WHAT YOU HAVE TO DO: Copy every line of the records below without changing anything.
=== DATASET RECORDS ===
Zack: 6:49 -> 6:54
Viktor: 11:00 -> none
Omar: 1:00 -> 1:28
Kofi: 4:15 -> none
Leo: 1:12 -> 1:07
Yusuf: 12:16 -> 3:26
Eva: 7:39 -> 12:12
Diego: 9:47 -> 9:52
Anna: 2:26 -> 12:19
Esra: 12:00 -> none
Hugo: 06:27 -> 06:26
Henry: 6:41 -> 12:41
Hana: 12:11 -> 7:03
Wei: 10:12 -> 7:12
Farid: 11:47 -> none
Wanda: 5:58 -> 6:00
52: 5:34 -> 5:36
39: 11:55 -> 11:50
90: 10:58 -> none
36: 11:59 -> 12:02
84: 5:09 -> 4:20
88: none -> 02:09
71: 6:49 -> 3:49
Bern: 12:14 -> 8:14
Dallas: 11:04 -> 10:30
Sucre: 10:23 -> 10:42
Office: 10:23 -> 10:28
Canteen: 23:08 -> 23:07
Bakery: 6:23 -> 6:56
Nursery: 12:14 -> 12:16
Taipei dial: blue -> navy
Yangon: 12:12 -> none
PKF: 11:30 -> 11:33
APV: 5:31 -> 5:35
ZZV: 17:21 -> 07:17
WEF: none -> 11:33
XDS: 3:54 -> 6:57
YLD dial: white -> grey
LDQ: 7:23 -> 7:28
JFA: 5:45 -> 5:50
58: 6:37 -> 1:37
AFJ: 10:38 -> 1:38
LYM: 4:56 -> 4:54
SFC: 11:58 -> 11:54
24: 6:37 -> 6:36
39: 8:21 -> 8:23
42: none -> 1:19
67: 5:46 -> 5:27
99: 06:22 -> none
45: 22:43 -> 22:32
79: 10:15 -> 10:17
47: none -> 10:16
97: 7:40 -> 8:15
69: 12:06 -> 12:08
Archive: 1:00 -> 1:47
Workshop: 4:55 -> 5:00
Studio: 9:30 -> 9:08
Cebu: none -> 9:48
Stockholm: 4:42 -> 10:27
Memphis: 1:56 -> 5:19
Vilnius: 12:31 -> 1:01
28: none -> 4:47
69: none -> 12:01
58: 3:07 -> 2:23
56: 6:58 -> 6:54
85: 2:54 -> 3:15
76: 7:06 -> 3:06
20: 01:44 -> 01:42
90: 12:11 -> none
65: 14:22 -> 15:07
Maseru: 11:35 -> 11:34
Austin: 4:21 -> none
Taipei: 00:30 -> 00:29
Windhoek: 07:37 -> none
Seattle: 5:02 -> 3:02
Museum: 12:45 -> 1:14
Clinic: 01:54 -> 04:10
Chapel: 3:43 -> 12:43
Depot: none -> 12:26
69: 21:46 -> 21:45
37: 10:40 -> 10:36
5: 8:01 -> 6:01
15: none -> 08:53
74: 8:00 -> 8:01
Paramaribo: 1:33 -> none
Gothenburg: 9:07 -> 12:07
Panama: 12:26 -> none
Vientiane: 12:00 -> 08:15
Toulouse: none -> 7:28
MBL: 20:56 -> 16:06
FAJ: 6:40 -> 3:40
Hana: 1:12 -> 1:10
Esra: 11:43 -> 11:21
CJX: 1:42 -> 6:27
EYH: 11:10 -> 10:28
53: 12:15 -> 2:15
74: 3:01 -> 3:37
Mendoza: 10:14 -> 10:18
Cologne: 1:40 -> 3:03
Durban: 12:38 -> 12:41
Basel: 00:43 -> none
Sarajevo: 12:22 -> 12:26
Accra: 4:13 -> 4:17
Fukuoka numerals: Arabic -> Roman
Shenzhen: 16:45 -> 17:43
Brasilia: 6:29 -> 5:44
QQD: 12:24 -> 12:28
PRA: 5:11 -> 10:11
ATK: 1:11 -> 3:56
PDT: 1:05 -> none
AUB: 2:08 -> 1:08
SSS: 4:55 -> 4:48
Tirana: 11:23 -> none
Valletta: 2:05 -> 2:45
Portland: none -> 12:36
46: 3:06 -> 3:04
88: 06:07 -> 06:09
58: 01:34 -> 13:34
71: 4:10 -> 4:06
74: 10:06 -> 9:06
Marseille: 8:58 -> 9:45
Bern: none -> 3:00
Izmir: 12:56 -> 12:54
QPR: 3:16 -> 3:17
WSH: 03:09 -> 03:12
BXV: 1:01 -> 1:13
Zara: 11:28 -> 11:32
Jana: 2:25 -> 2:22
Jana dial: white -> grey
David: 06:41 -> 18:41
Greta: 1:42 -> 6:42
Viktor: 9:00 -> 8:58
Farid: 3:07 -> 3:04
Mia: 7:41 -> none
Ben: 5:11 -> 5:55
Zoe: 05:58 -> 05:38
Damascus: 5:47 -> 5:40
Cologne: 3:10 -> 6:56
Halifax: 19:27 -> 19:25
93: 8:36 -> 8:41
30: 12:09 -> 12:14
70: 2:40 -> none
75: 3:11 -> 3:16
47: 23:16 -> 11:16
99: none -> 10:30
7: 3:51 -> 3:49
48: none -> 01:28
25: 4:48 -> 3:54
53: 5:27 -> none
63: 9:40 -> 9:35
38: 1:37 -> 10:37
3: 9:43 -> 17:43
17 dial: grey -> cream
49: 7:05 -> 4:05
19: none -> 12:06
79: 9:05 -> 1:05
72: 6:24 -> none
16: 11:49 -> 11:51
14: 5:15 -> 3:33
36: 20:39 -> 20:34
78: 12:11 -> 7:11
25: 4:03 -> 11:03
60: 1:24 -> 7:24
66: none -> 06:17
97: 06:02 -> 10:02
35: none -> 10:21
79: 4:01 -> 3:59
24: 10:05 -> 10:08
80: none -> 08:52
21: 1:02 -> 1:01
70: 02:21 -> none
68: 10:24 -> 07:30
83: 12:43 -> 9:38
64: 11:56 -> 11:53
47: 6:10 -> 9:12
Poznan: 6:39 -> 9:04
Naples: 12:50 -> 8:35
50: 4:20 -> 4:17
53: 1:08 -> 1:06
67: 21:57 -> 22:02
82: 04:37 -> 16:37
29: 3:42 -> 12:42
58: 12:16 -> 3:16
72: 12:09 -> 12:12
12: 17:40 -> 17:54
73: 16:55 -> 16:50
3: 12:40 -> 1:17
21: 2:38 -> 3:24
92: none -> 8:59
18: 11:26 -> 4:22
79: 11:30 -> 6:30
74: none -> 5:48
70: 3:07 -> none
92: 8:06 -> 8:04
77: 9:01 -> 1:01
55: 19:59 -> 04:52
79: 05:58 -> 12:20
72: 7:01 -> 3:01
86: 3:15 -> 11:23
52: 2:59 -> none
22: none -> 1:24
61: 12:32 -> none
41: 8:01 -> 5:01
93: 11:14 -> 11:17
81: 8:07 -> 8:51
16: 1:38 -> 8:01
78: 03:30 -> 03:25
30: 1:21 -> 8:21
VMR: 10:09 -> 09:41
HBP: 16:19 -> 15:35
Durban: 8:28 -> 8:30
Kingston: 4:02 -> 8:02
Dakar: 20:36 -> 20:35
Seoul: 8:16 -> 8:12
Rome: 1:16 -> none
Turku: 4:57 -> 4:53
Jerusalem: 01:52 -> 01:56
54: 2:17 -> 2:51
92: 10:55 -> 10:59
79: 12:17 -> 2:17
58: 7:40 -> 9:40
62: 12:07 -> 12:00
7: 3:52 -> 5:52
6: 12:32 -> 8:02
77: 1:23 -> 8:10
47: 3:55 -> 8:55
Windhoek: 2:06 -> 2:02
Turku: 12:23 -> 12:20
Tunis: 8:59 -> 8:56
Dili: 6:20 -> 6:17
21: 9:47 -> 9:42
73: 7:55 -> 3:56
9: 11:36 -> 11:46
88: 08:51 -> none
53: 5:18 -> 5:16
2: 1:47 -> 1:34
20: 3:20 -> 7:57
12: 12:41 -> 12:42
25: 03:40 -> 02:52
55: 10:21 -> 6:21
===
CORRECT OUTPUT:
Zack: 6:49 -> 6:54
Viktor: 11:00 -> none
Omar: 1:00 -> 1:28
Kofi: 4:15 -> none
Leo: 1:12 -> 1:07
Yusuf: 12:16 -> 3:26
Eva: 7:39 -> 12:12
Diego: 9:47 -> 9:52
Anna: 2:26 -> 12:19
Esra: 12:00 -> none
Hugo: 06:27 -> 06:26
Henry: 6:41 -> 12:41
Hana: 12:11 -> 7:03
Wei: 10:12 -> 7:12
Farid: 11:47 -> none
Wanda: 5:58 -> 6:00
52: 5:34 -> 5:36
39: 11:55 -> 11:50
90: 10:58 -> none
36: 11:59 -> 12:02
84: 5:09 -> 4:20
88: none -> 02:09
71: 6:49 -> 3:49
Bern: 12:14 -> 8:14
Dallas: 11:04 -> 10:30
Sucre: 10:23 -> 10:42
Office: 10:23 -> 10:28
Canteen: 23:08 -> 23:07
Bakery: 6:23 -> 6:56
Nursery: 12:14 -> 12:16
Taipei dial: blue -> navy
Yangon: 12:12 -> none
PKF: 11:30 -> 11:33
APV: 5:31 -> 5:35
ZZV: 17:21 -> 07:17
WEF: none -> 11:33
XDS: 3:54 -> 6:57
YLD dial: white -> grey
LDQ: 7:23 -> 7:28
JFA: 5:45 -> 5:50
58: 6:37 -> 1:37
AFJ: 10:38 -> 1:38
LYM: 4:56 -> 4:54
SFC: 11:58 -> 11:54
24: 6:37 -> 6:36
39: 8:21 -> 8:23
42: none -> 1:19
67: 5:46 -> 5:27
99: 06:22 -> none
45: 22:43 -> 22:32
79: 10:15 -> 10:17
47: none -> 10:16
97: 7:40 -> 8:15
69: 12:06 -> 12:08
Archive: 1:00 -> 1:47
Workshop: 4:55 -> 5:00
Studio: 9:30 -> 9:08
Cebu: none -> 9:48
Stockholm: 4:42 -> 10:27
Memphis: 1:56 -> 5:19
Vilnius: 12:31 -> 1:01
28: none -> 4:47
69: none -> 12:01
58: 3:07 -> 2:23
56: 6:58 -> 6:54
85: 2:54 -> 3:15
76: 7:06 -> 3:06
20: 01:44 -> 01:42
90: 12:11 -> none
65: 14:22 -> 15:07
Maseru: 11:35 -> 11:34
Austin: 4:21 -> none
Taipei: 00:30 -> 00:29
Windhoek: 07:37 -> none
Seattle: 5:02 -> 3:02
Museum: 12:45 -> 1:14
Clinic: 01:54 -> 04:10
Chapel: 3:43 -> 12:43
Depot: none -> 12:26
69: 21:46 -> 21:45
37: 10:40 -> 10:36
5: 8:01 -> 6:01
15: none -> 08:53
74: 8:00 -> 8:01
Paramaribo: 1:33 -> none
Gothenburg: 9:07 -> 12:07
Panama: 12:26 -> none
Vientiane: 12:00 -> 08:15
Toulouse: none -> 7:28
MBL: 20:56 -> 16:06
FAJ: 6:40 -> 3:40
Hana: 1:12 -> 1:10
Esra: 11:43 -> 11:21
CJX: 1:42 -> 6:27
EYH: 11:10 -> 10:28
53: 12:15 -> 2:15
74: 3:01 -> 3:37
Mendoza: 10:14 -> 10:18
Cologne: 1:40 -> 3:03
Durban: 12:38 -> 12:41
Basel: 00:43 -> none
Sarajevo: 12:22 -> 12:26
Accra: 4:13 -> 4:17
Fukuoka numerals: Arabic -> Roman
Shenzhen: 16:45 -> 17:43
Brasilia: 6:29 -> 5:44
QQD: 12:24 -> 12:28
PRA: 5:11 -> 10:11
ATK: 1:11 -> 3:56
PDT: 1:05 -> none
AUB: 2:08 -> 1:08
SSS: 4:55 -> 4:48
Tirana: 11:23 -> none
Valletta: 2:05 -> 2:45
Portland: none -> 12:36
46: 3:06 -> 3:04
88: 06:07 -> 06:09
58: 01:34 -> 13:34
71: 4:10 -> 4:06
74: 10:06 -> 9:06
Marseille: 8:58 -> 9:45
Bern: none -> 3:00
Izmir: 12:56 -> 12:54
QPR: 3:16 -> 3:17
WSH: 03:09 -> 03:12
BXV: 1:01 -> 1:13
Zara: 11:28 -> 11:32
Jana: 2:25 -> 2:22
Jana dial: white -> grey
David: 06:41 -> 18:41
Greta: 1:42 -> 6:42
Viktor: 9:00 -> 8:58
Farid: 3:07 -> 3:04
Mia: 7:41 -> none
Ben: 5:11 -> 5:55
Zoe: 05:58 -> 05:38
Damascus: 5:47 -> 5:40
Cologne: 3:10 -> 6:56
Halifax: 19:27 -> 19:25
93: 8:36 -> 8:41
30: 12:09 -> 12:14
70: 2:40 -> none
75: 3:11 -> 3:16
47: 23:16 -> 11:16
99: none -> 10:30
7: 3:51 -> 3:49
48: none -> 01:28
25: 4:48 -> 3:54
53: 5:27 -> none
63: 9:40 -> 9:35
38: 1:37 -> 10:37
3: 9:43 -> 17:43
17 dial: grey -> cream
49: 7:05 -> 4:05
19: none -> 12:06
79: 9:05 -> 1:05
72: 6:24 -> none
16: 11:49 -> 11:51
14: 5:15 -> 3:33
36: 20:39 -> 20:34
78: 12:11 -> 7:11
25: 4:03 -> 11:03
60: 1:24 -> 7:24
66: none -> 06:17
97: 06:02 -> 10:02
35: none -> 10:21
79: 4:01 -> 3:59
24: 10:05 -> 10:08
80: none -> 08:52
21: 1:02 -> 1:01
70: 02:21 -> none
68: 10:24 -> 07:30
83: 12:43 -> 9:38
64: 11:56 -> 11:53
47: 6:10 -> 9:12
Poznan: 6:39 -> 9:04
Naples: 12:50 -> 8:35
50: 4:20 -> 4:17
53: 1:08 -> 1:06
67: 21:57 -> 22:02
82: 04:37 -> 16:37
29: 3:42 -> 12:42
58: 12:16 -> 3:16
72: 12:09 -> 12:12
12: 17:40 -> 17:54
73: 16:55 -> 16:50
3: 12:40 -> 1:17
21: 2:38 -> 3:24
92: none -> 8:59
18: 11:26 -> 4:22
79: 11:30 -> 6:30
74: none -> 5:48
70: 3:07 -> none
92: 8:06 -> 8:04
77: 9:01 -> 1:01
55: 19:59 -> 04:52
79: 05:58 -> 12:20
72: 7:01 -> 3:01
86: 3:15 -> 11:23
52: 2:59 -> none
22: none -> 1:24
61: 12:32 -> none
41: 8:01 -> 5:01
93: 11:14 -> 11:17
81: 8:07 -> 8:51
16: 1:38 -> 8:01
78: 03:30 -> 03:25
30: 1:21 -> 8:21
VMR: 10:09 -> 09:41
HBP: 16:19 -> 15:35
Durban: 8:28 -> 8:30
Kingston: 4:02 -> 8:02
Dakar: 20:36 -> 20:35
Seoul: 8:16 -> 8:12
Rome: 1:16 -> none
Turku: 4:57 -> 4:53
Jerusalem: 01:52 -> 01:56
54: 2:17 -> 2:51
92: 10:55 -> 10:59
79: 12:17 -> 2:17
58: 7:40 -> 9:40
62: 12:07 -> 12:00
7: 3:52 -> 5:52
6: 12:32 -> 8:02
77: 1:23 -> 8:10
47: 3:55 -> 8:55
Windhoek: 2:06 -> 2:02
Turku: 12:23 -> 12:20
Tunis: 8:59 -> 8:56
Dili: 6:20 -> 6:17
21: 9:47 -> 9:42
73: 7:55 -> 3:56
9: 11:36 -> 11:46
88: 08:51 -> none
53: 5:18 -> 5:16
2: 1:47 -> 1:34
20: 3:20 -> 7:57
12: 12:41 -> 12:42
25: 03:40 -> 02:52
55: 10:21 -> 6:21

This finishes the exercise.